START Task material

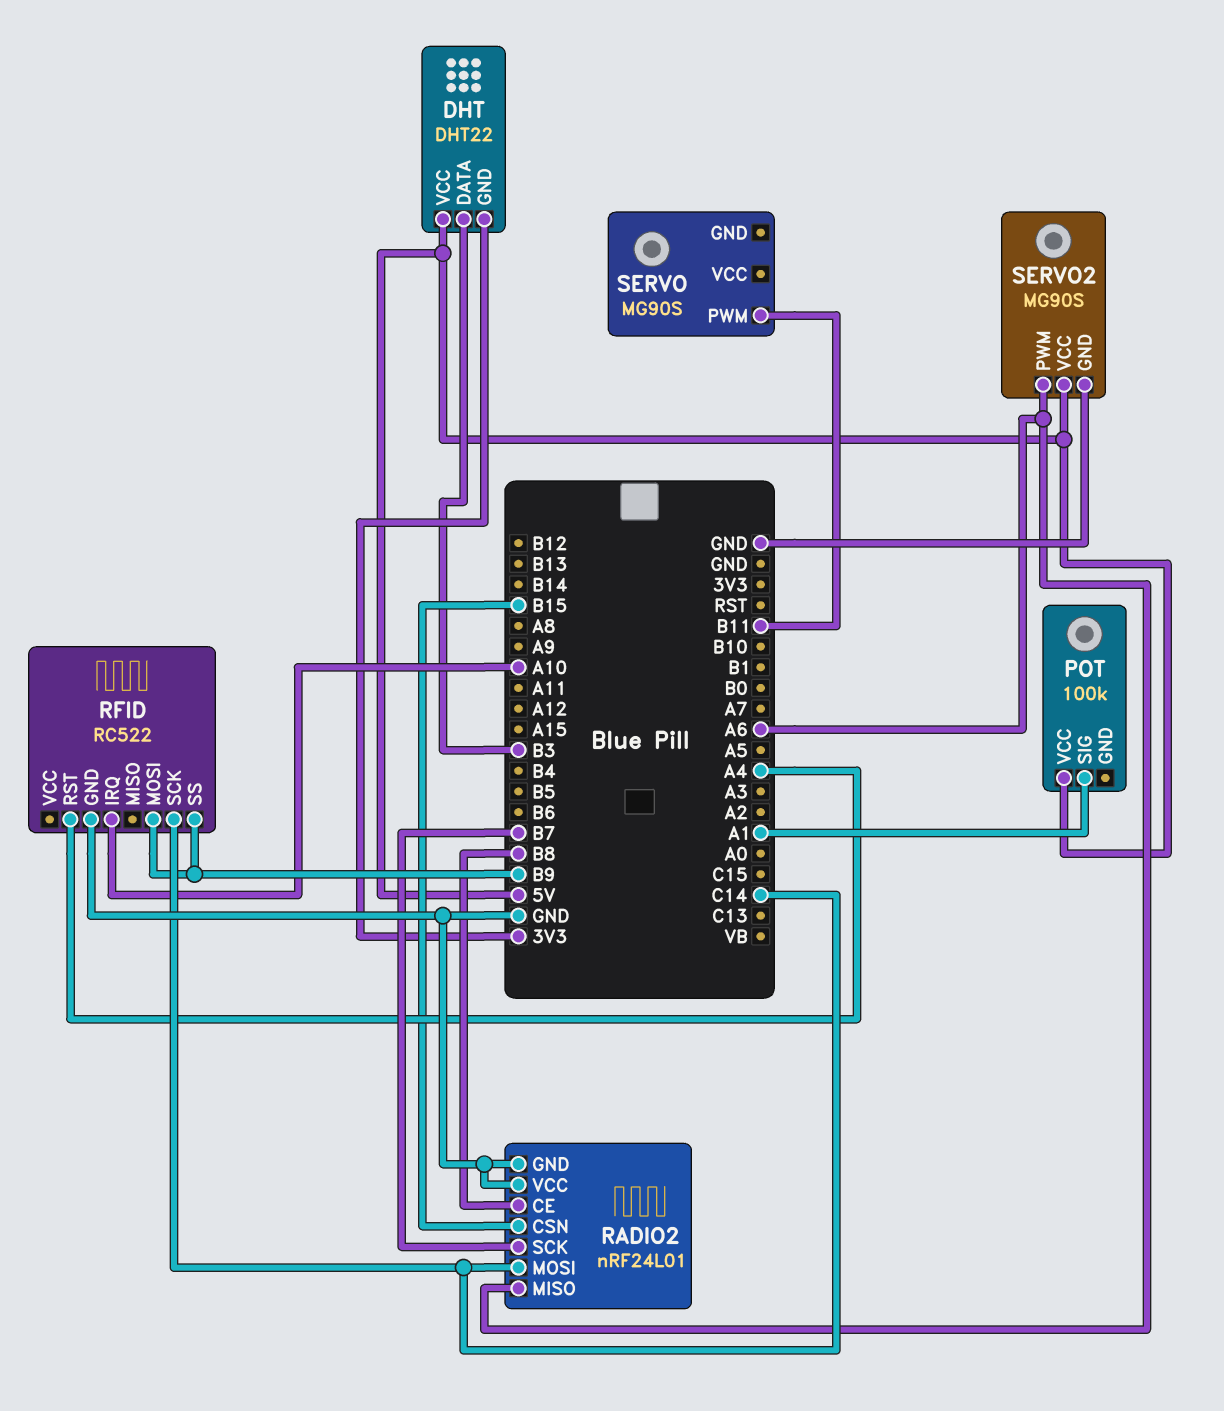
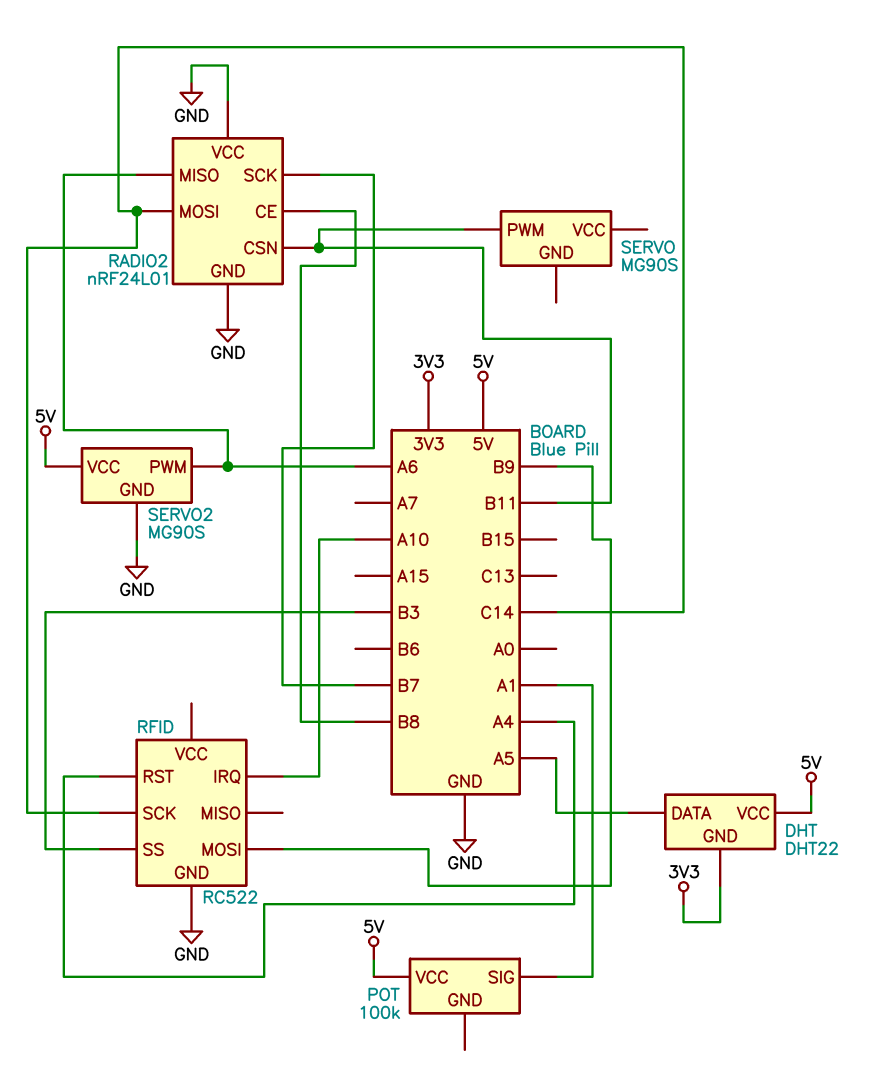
DHT pin DATA: B3 -> A5
RADIO2 pin CSN: B15 -> B11
RFID pin SS: B9 -> B3

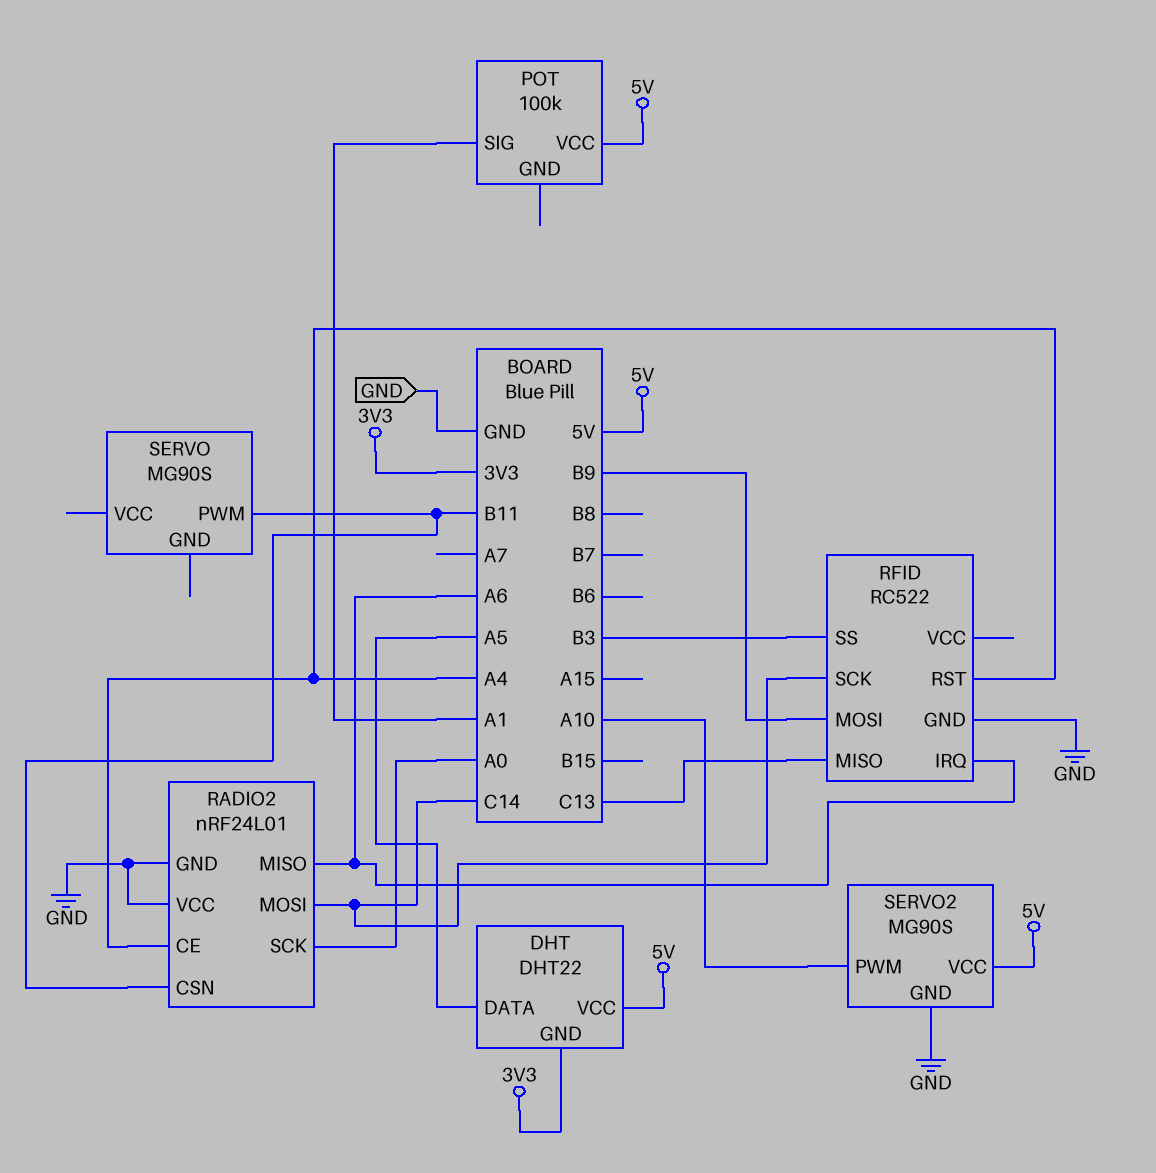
RADIO2 pin CE: B8 -> A4
RADIO2 pin SCK: B7 -> A0
RFID pin IRQ: A10 -> A6
RFID pin MISO: none -> C13
SERVO2 pin PWM: A6 -> A10

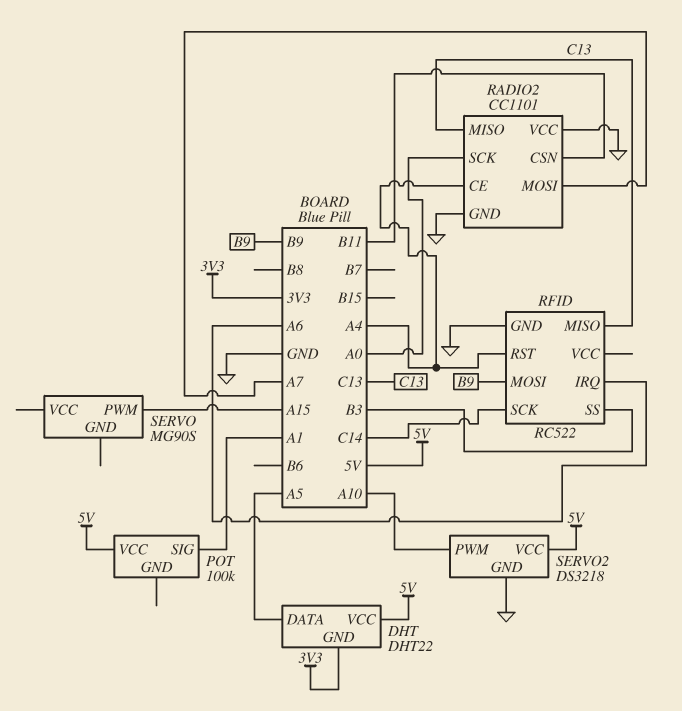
RADIO2: nRF24L01 -> CC1101
RADIO2 pin MISO: A6 -> C13
RADIO2 pin MOSI: C14 -> A7
SERVO pin PWM: B11 -> A15
SERVO2: MG90S -> DS3218

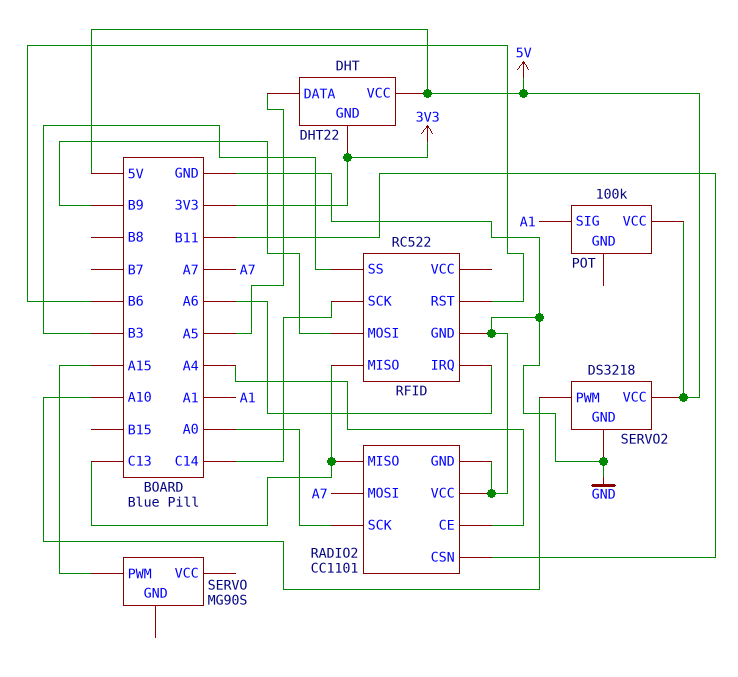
RFID pin RST: A4 -> B6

END Task material

Every entry in the listing is to be duplicated precisely, except for its pictures.

◆ Your response:
DHT pin DATA: B3 -> A5
RADIO2 pin CSN: B15 -> B11
RFID pin SS: B9 -> B3

RADIO2 pin CE: B8 -> A4
RADIO2 pin SCK: B7 -> A0
RFID pin IRQ: A10 -> A6
RFID pin MISO: none -> C13
SERVO2 pin PWM: A6 -> A10

RADIO2: nRF24L01 -> CC1101
RADIO2 pin MISO: A6 -> C13
RADIO2 pin MOSI: C14 -> A7
SERVO pin PWM: B11 -> A15
SERVO2: MG90S -> DS3218

RFID pin RST: A4 -> B6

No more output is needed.